◆ Work to be completed:
Find the line containing "none -> white brick I4 level 1" in the records below. Copy exactly that line and each one after it, ending at the line containing "none -> lime brick H10 level 2", and nothing more.

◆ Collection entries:
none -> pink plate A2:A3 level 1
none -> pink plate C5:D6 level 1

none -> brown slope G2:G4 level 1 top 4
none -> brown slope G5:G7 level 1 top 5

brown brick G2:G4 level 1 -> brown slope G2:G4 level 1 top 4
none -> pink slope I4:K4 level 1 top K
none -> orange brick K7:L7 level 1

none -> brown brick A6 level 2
--
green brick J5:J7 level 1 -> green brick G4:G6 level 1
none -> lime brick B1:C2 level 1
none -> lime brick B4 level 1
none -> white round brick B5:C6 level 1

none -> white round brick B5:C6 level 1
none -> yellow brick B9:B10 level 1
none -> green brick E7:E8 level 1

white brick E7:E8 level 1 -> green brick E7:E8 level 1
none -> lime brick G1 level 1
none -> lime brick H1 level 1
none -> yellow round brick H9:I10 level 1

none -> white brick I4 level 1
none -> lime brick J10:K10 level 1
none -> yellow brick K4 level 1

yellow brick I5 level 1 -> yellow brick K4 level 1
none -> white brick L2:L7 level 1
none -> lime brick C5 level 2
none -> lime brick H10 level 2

◆ Exercise result:
none -> white brick I4 level 1
none -> lime brick J10:K10 level 1
none -> yellow brick K4 level 1

yellow brick I5 level 1 -> yellow brick K4 level 1
none -> white brick L2:L7 level 1
none -> lime brick C5 level 2
none -> lime brick H10 level 2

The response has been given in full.